Task statement ▸ From the first line to the last, repeat the data exactly and drop the pictures.

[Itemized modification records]
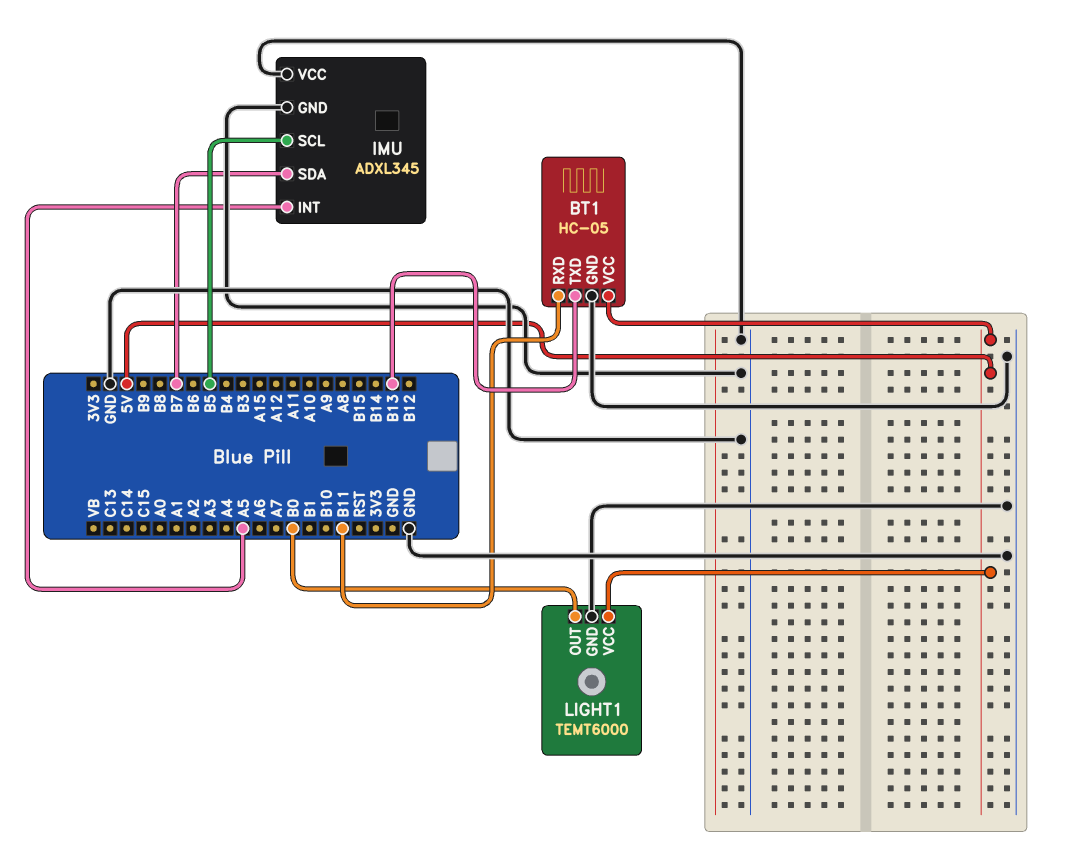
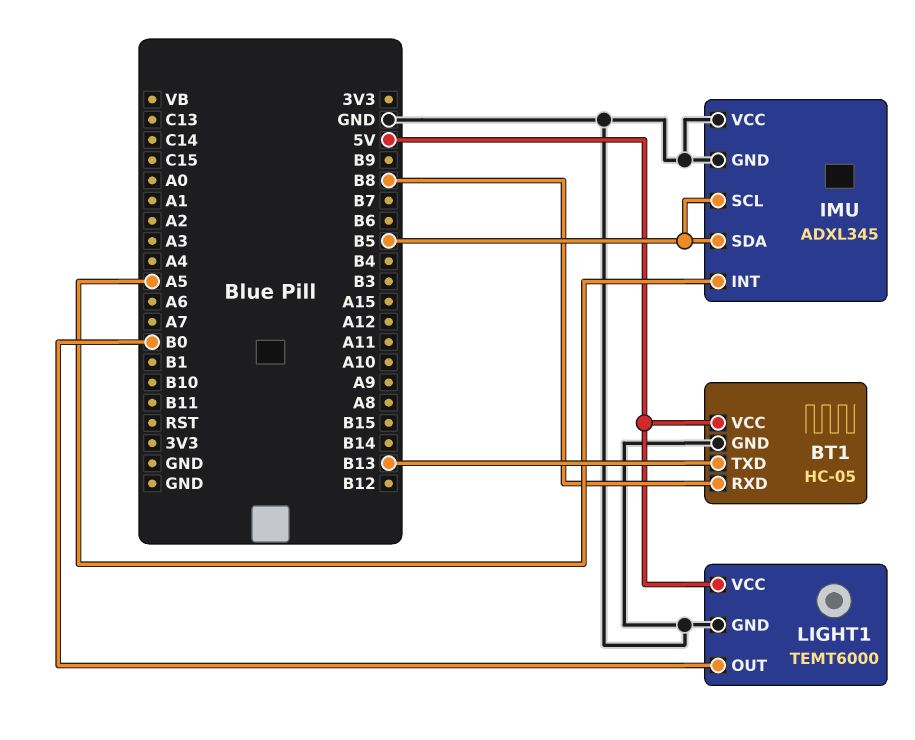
BT1 pin RXD: B11 -> B8
IMU pin SDA: B7 -> B5

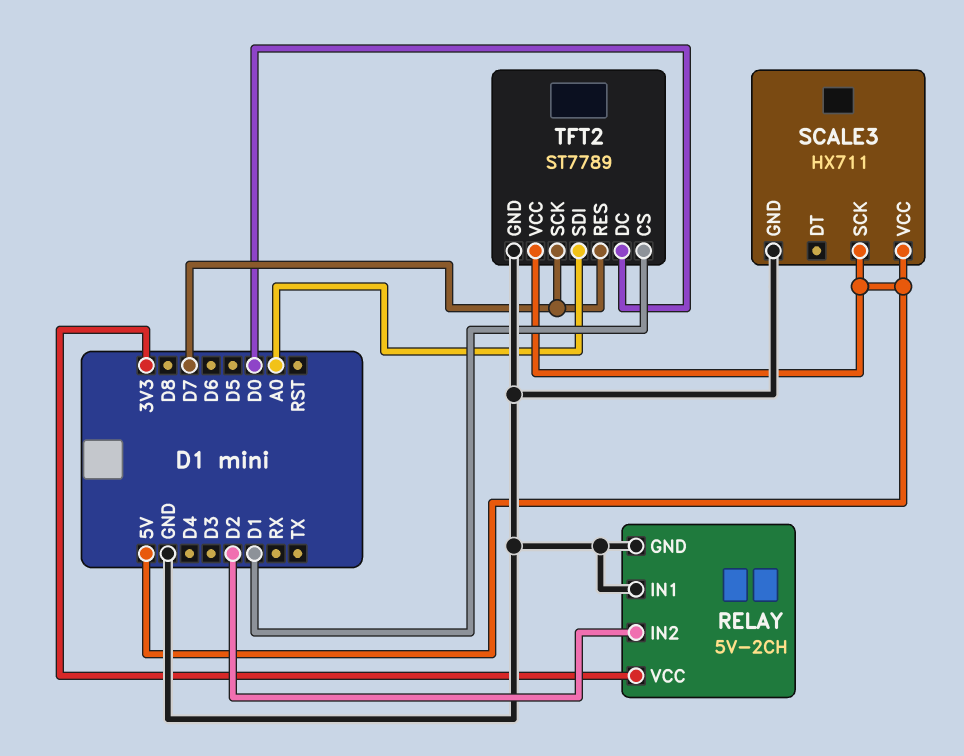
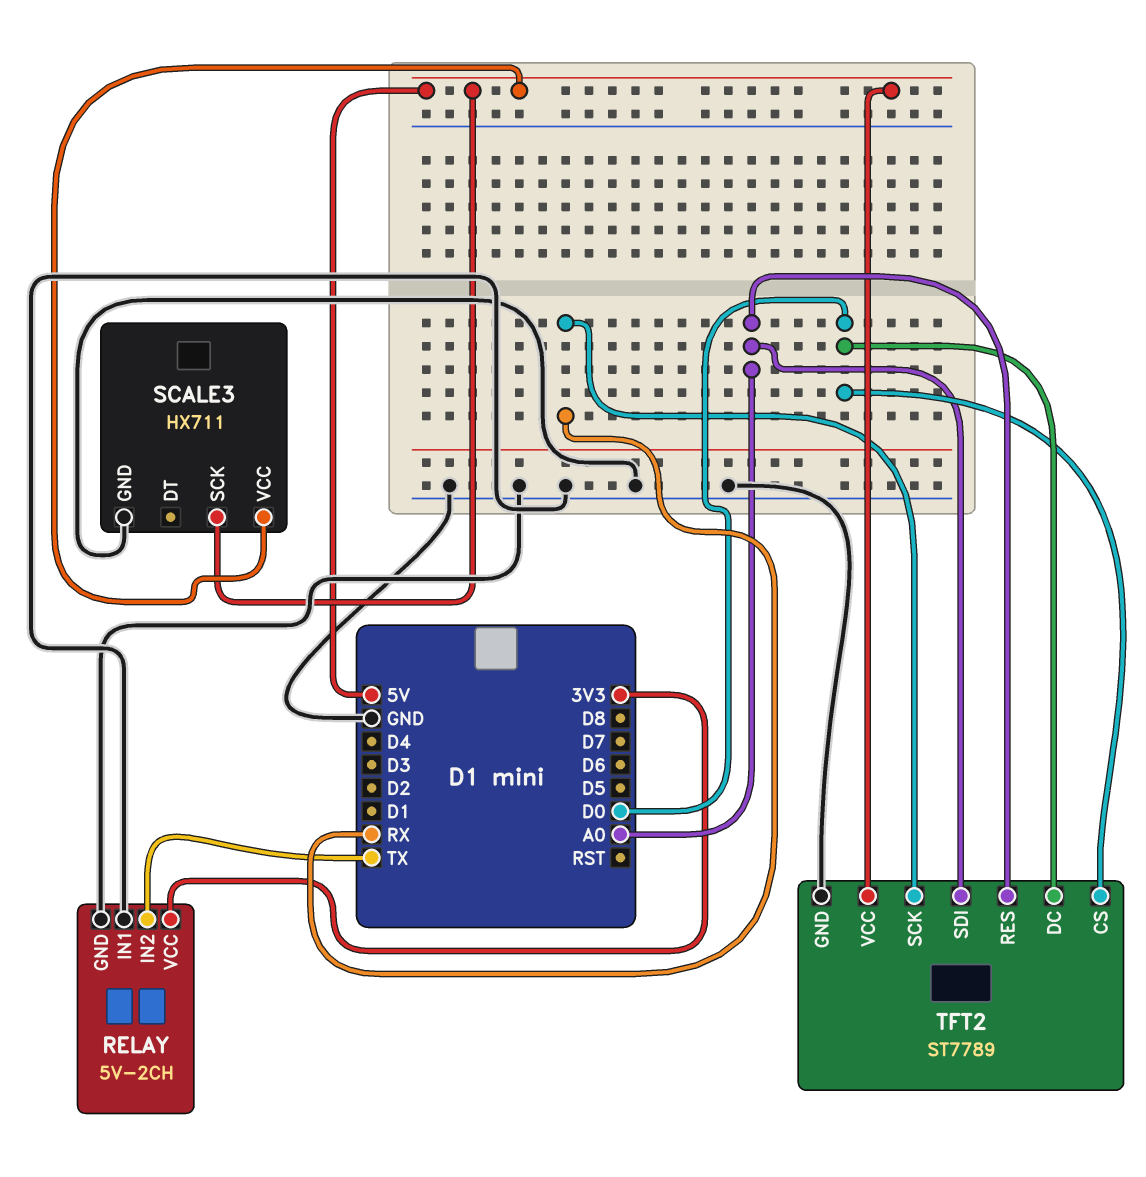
RELAY pin IN2: D2 -> TX
TFT2 pin CS: D1 -> D0
TFT2 pin RES: D7 -> A0
TFT2 pin SCK: D7 -> RX

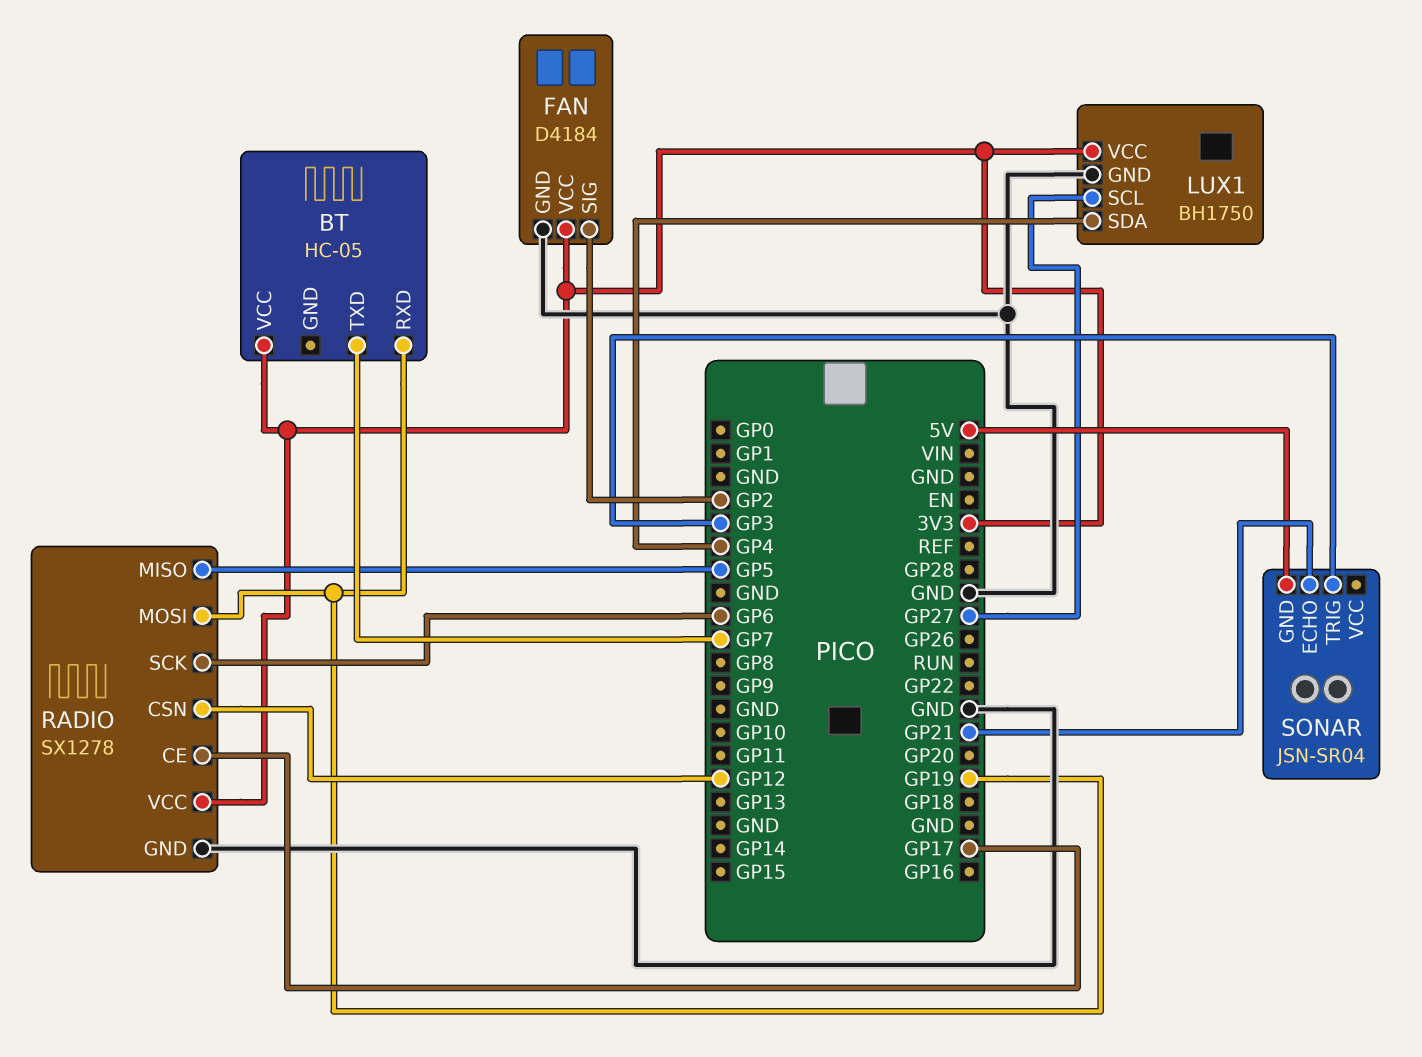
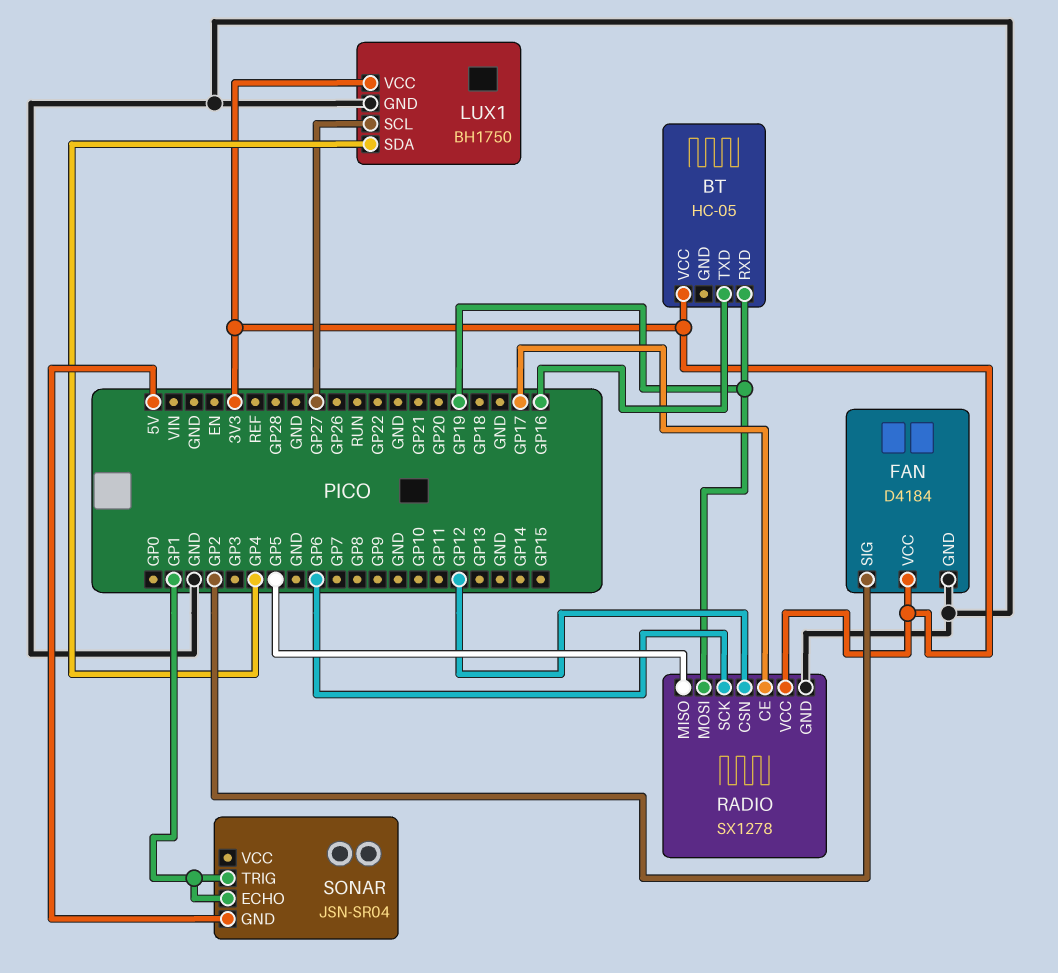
BT pin TXD: GP7 -> GP16
SONAR pin ECHO: GP21 -> GP1
SONAR pin TRIG: GP3 -> GP1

Answer space ▸
BT1 pin RXD: B11 -> B8
IMU pin SDA: B7 -> B5

RELAY pin IN2: D2 -> TX
TFT2 pin CS: D1 -> D0
TFT2 pin RES: D7 -> A0
TFT2 pin SCK: D7 -> RX

BT pin TXD: GP7 -> GP16
SONAR pin ECHO: GP21 -> GP1
SONAR pin TRIG: GP3 -> GP1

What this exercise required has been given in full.